Dataset excerpts
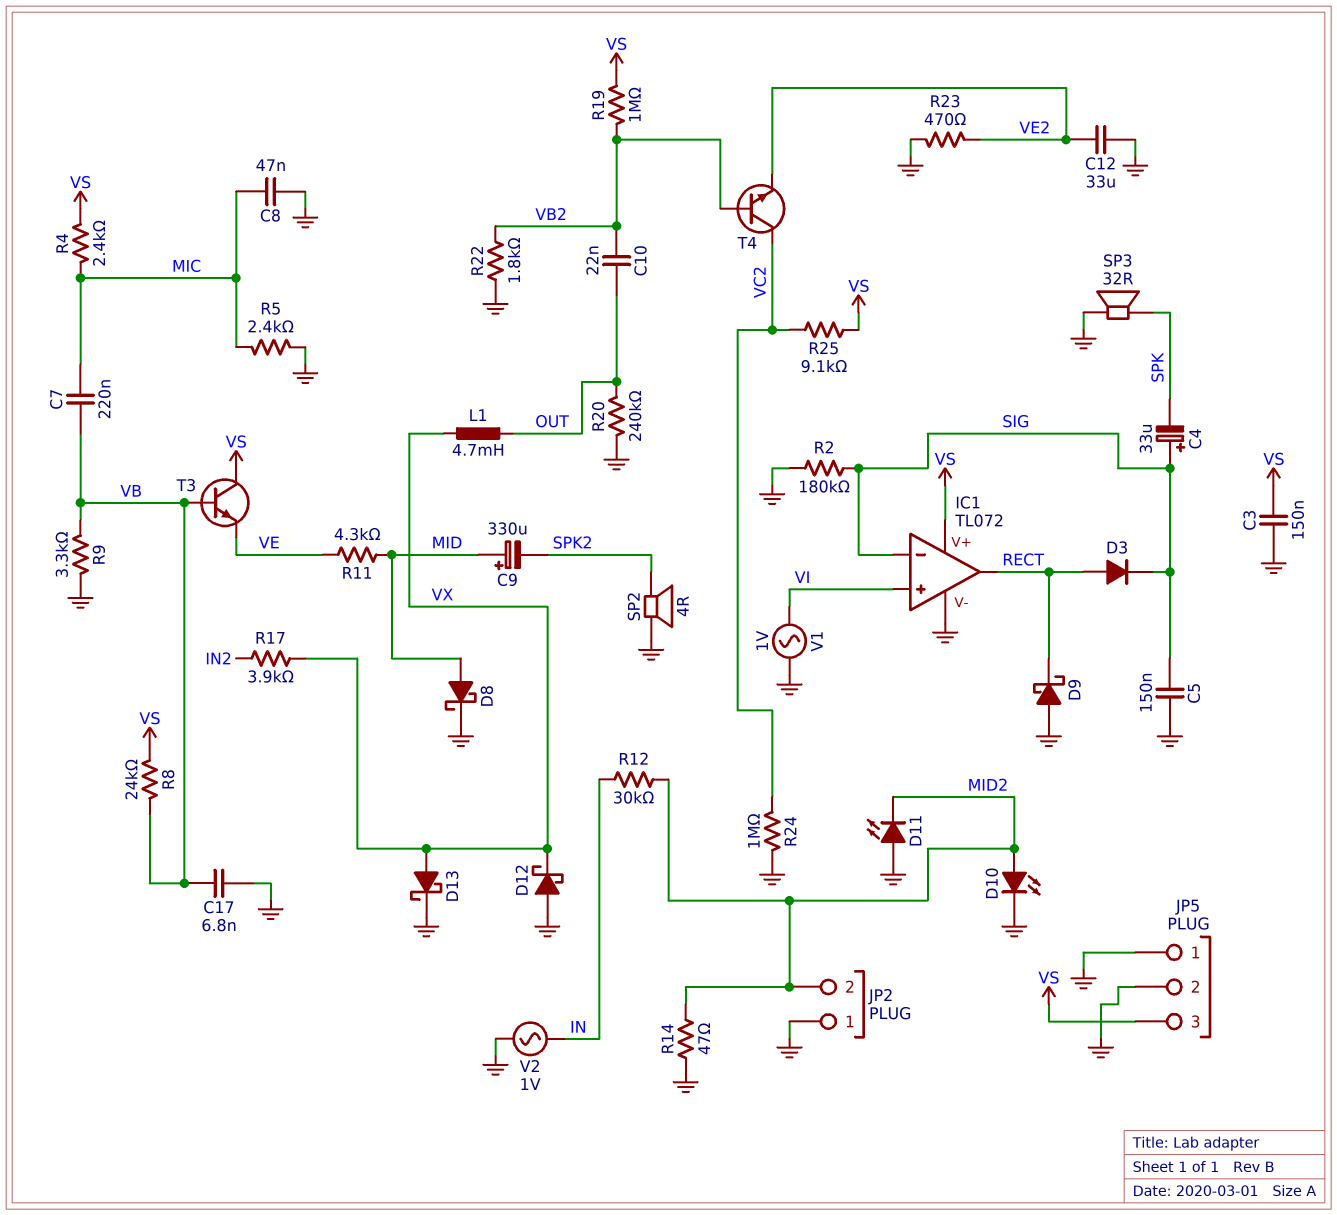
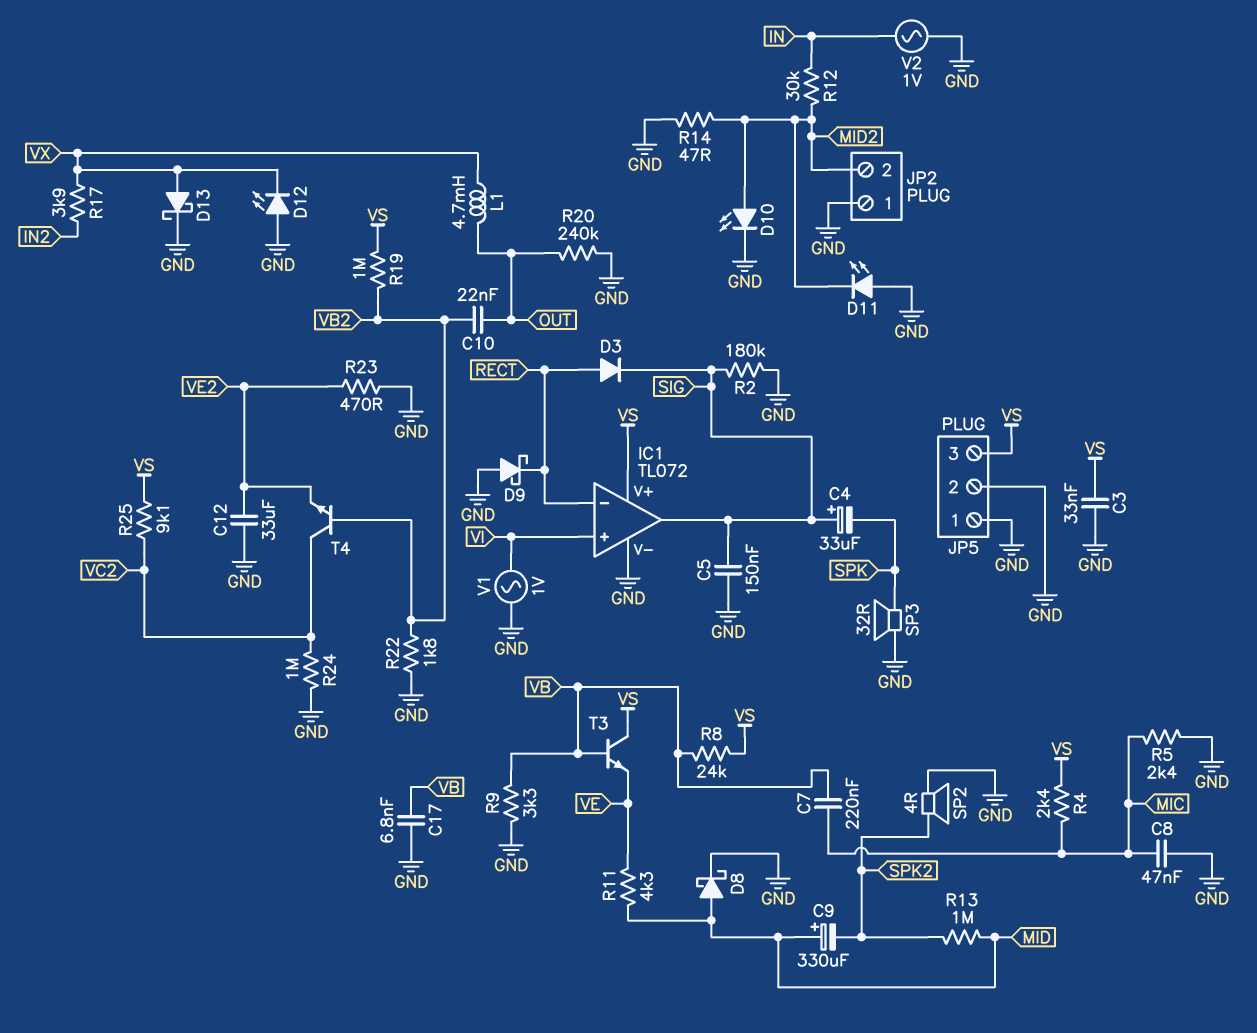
C3: 150nF (GND, VS) -> 33nF (GND, VS)
D12: schottky (A GND, K VX) -> LED (A GND, K VX)
IC1 pin in-: SIG -> RECT
IC1 pin out: RECT -> SIG
R13: none -> 1M (MID, SPK2)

What is required: What you hand back should match the entries above exactly, except that no picture appears.

Exercise result:
C3: 150nF (GND, VS) -> 33nF (GND, VS)
D12: schottky (A GND, K VX) -> LED (A GND, K VX)
IC1 pin in-: SIG -> RECT
IC1 pin out: RECT -> SIG
R13: none -> 1M (MID, SPK2)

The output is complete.